"""

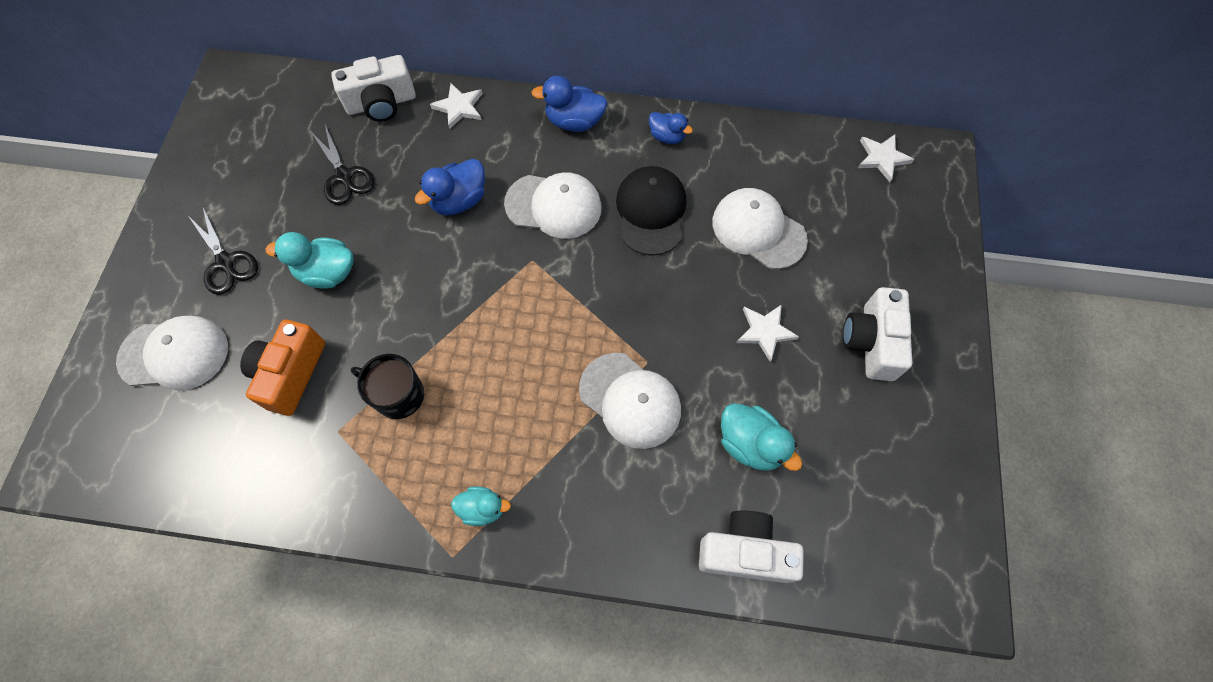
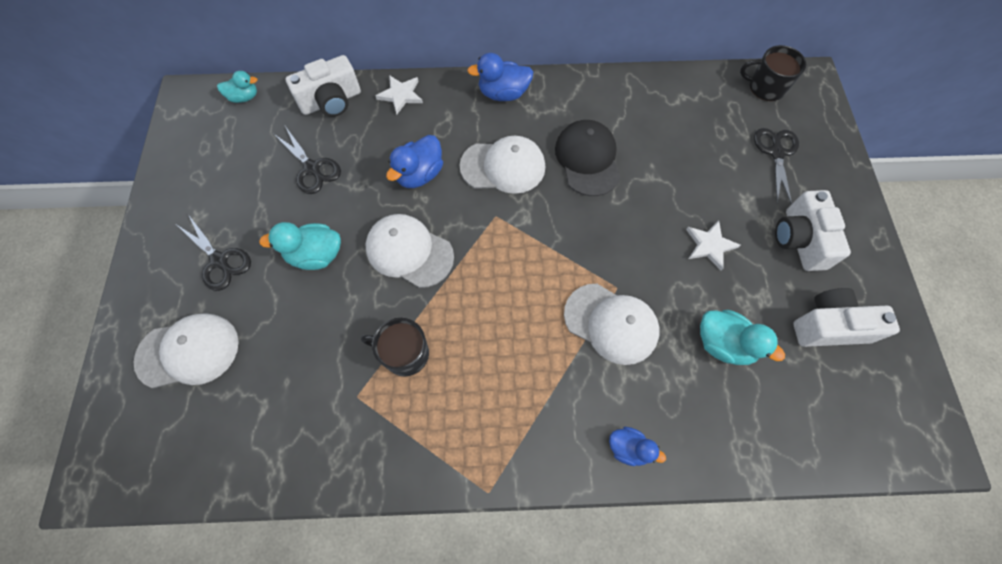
camera: 10 degrees left, 0 degrees up
(290, 373) = (301, 351): orange camera -> none
(482, 508) = (505, 443): turquoise duck -> turquoise duck (244, 97)
(667, 137) = (585, 95): blue duck -> blue duck (628, 448)
(745, 552) = (744, 439): white camera -> white camera (829, 326)
(758, 230) = (681, 161): white cap -> white cap (409, 252)
(873, 237) = (776, 152): none -> black scissors
(882, 158) = (765, 87): white star -> black mug

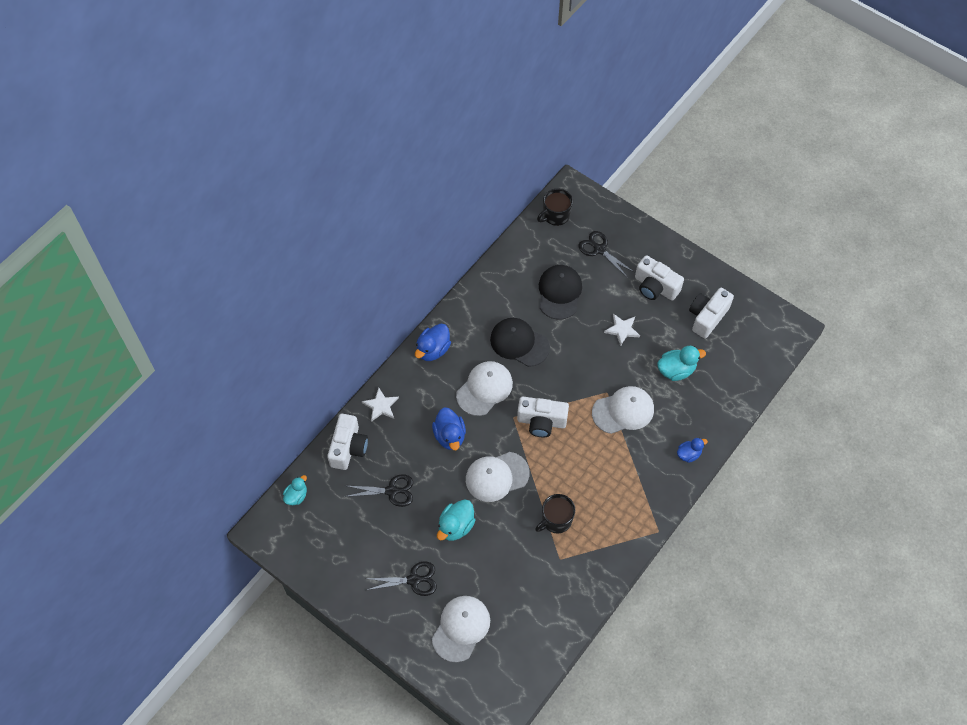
camera: 50 degrees left, 5 degrees down
(516, 247) = (541, 422): none -> white camera
(685, 153) = (559, 293): none -> black cap

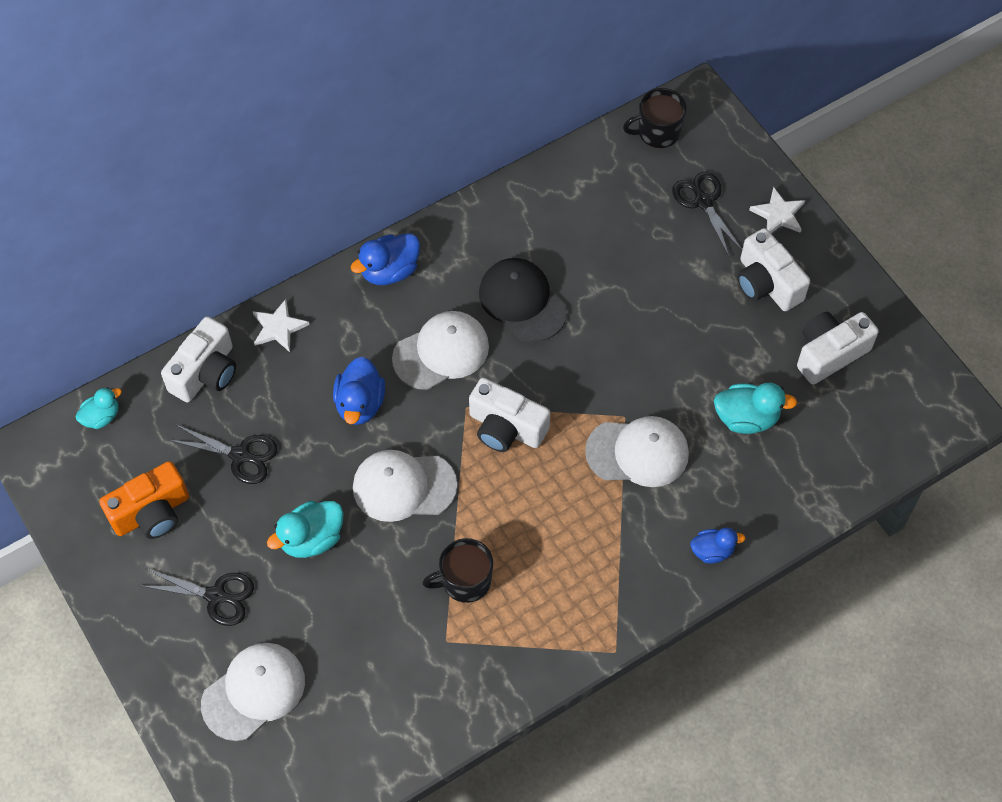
camera: 20 degrees right, 0 degrees up
(353, 544) = (152, 513): none -> orange camera
(559, 293) = (615, 247): black cap -> none
(622, 330) = (688, 331): white star -> white star (778, 214)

"""

What is expected –
Tally up the lines holding the string "duck" in the data above, and respond with nothing but the number.

Task output –
2